- What needs to be done
State the number of lines in these records holding "removed". Say nothing more.

- Data section
_ _ _ _
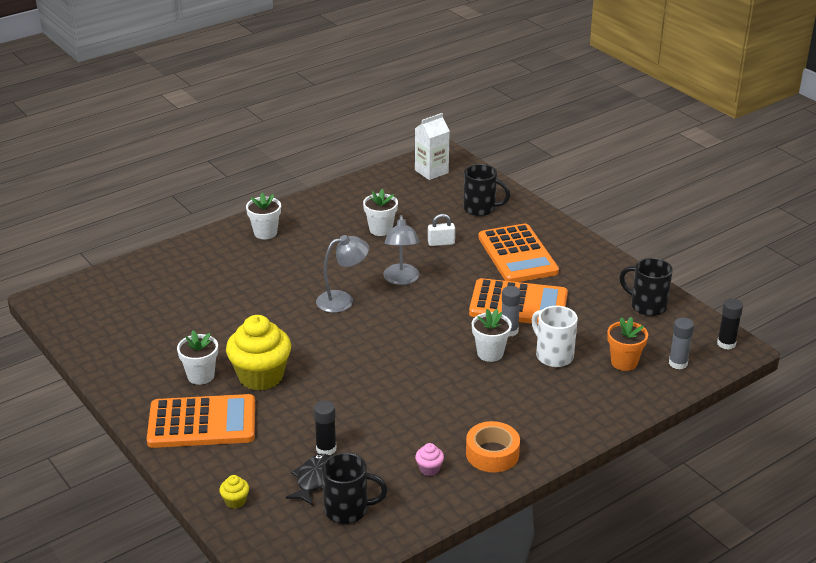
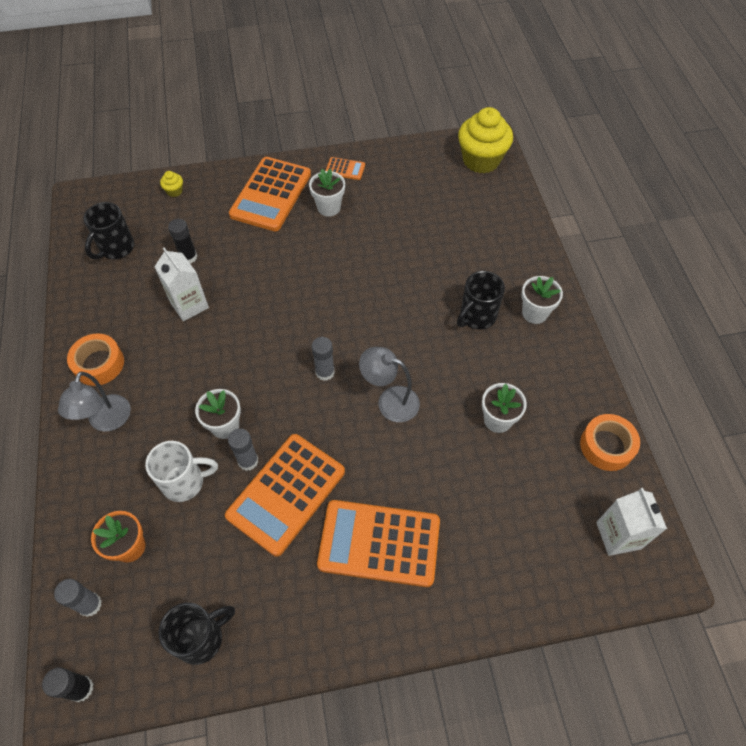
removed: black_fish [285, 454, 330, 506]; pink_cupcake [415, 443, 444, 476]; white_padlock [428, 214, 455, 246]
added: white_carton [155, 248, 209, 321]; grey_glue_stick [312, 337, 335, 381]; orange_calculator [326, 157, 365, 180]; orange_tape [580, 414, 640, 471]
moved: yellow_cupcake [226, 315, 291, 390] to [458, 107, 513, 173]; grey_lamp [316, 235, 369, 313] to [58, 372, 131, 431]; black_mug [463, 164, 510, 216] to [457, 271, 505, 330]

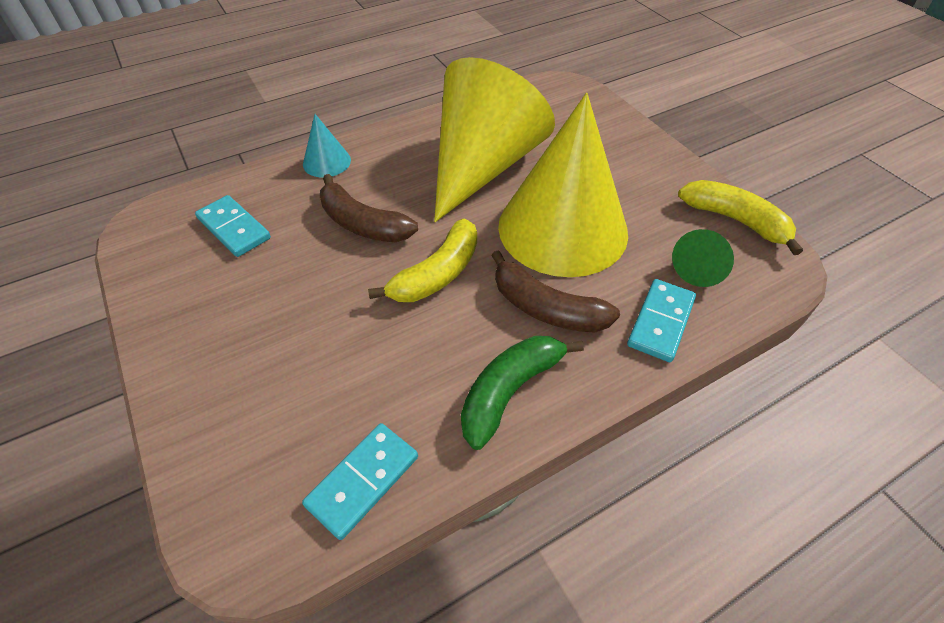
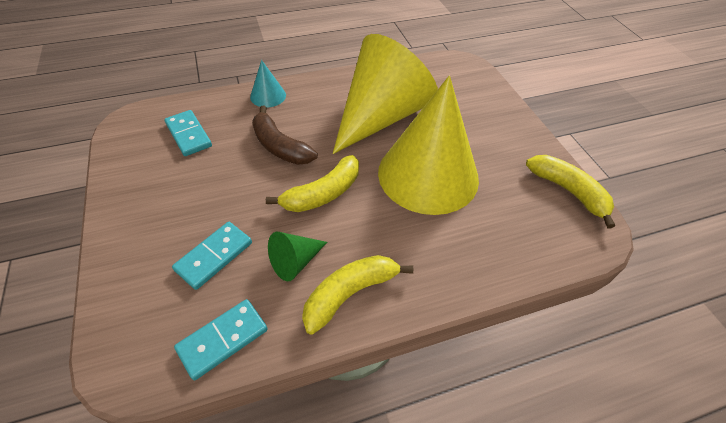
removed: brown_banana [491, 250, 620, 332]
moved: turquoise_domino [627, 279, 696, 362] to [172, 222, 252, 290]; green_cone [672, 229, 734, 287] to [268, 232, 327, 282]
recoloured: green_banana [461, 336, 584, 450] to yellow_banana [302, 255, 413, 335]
_ _ _ _
- Exercise answer
2